-- STUDY MATERIAL --

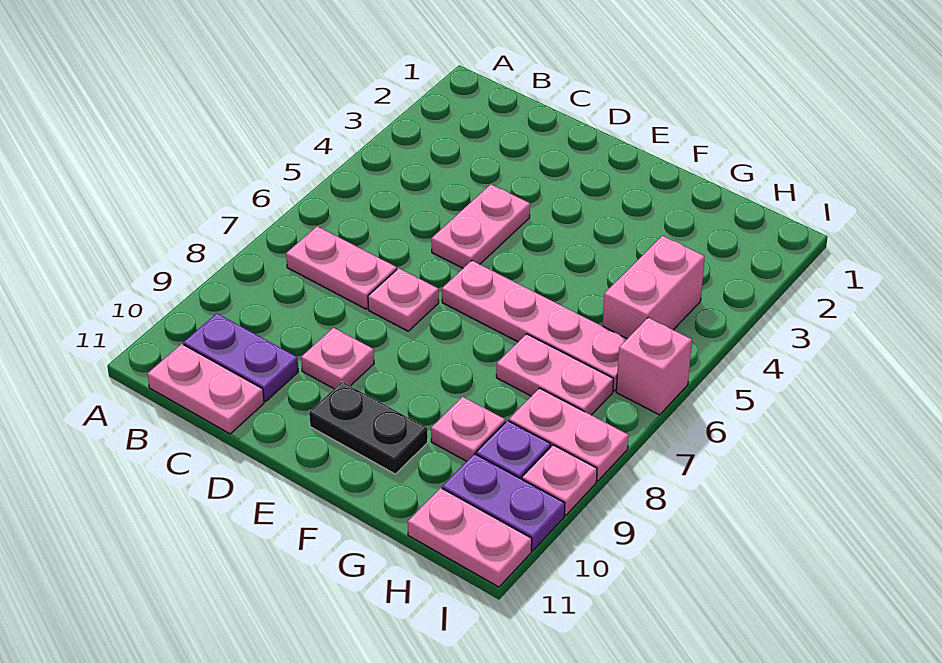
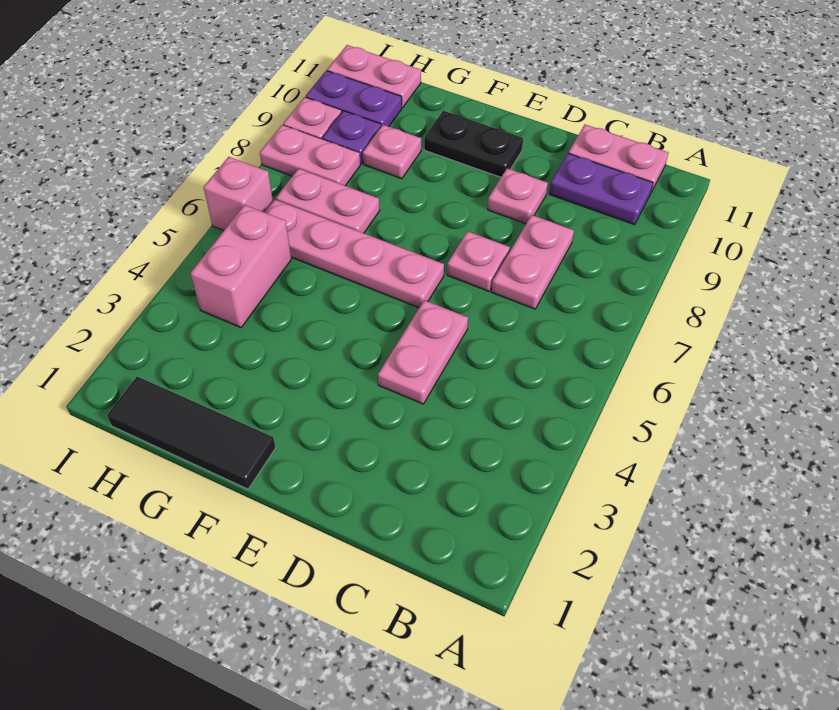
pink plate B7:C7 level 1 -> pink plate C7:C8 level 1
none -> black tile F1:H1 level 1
==
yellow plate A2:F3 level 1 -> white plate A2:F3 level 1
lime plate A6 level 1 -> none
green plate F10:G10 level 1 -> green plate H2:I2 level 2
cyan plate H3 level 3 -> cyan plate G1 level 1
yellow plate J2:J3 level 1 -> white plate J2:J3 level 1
---
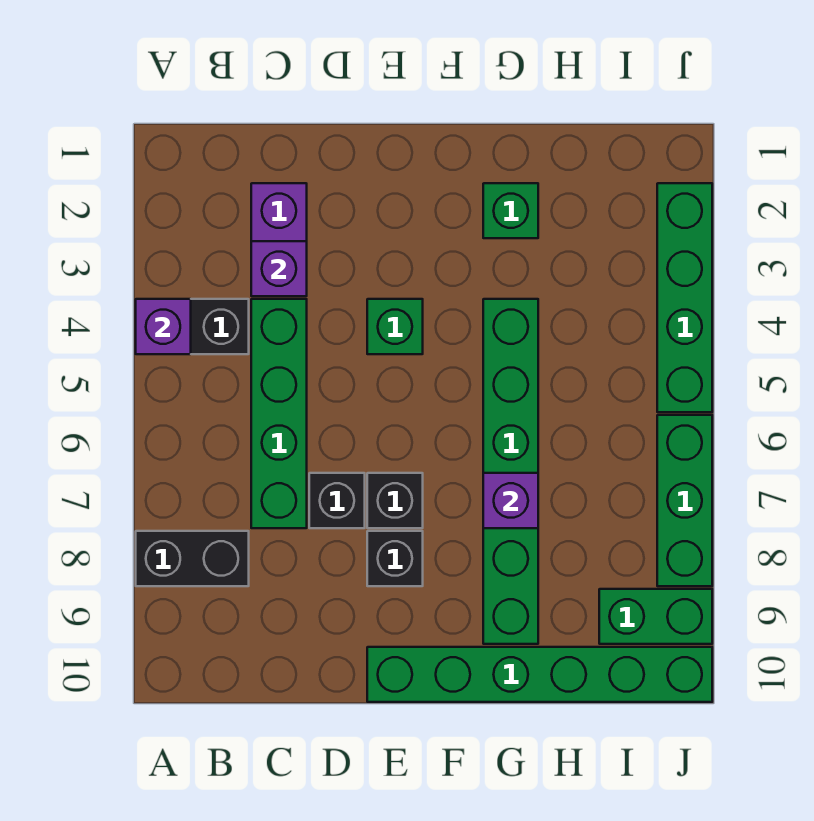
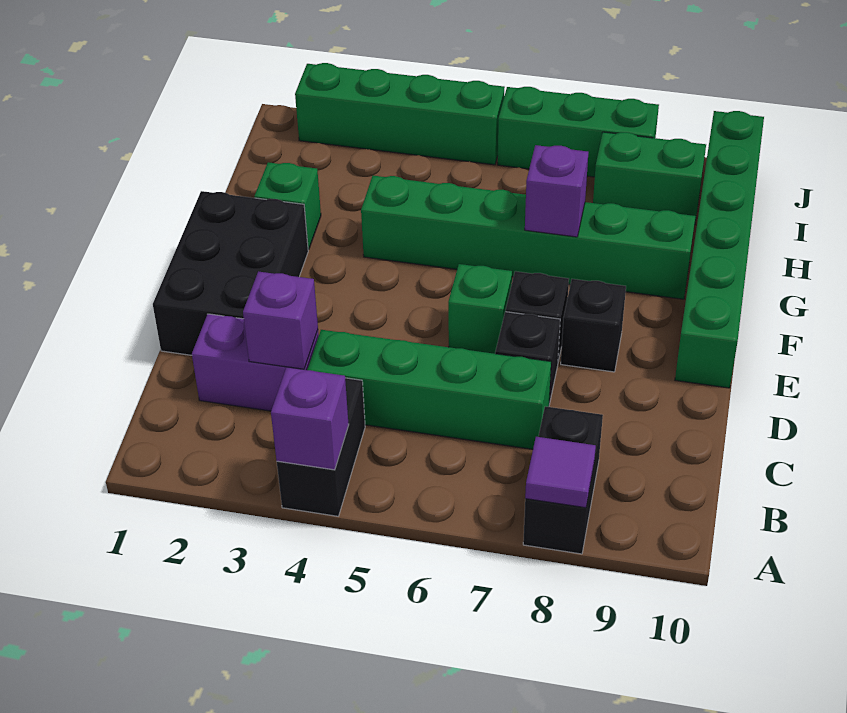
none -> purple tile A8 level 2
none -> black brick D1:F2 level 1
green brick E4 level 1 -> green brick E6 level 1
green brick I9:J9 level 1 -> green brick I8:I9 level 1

-- PROBLEM TO WORK ON --
The lines needed are those in the data above that hold the string "white"; copy each of them.

-- TASK SOLUTION --
yellow plate A2:F3 level 1 -> white plate A2:F3 level 1
yellow plate J2:J3 level 1 -> white plate J2:J3 level 1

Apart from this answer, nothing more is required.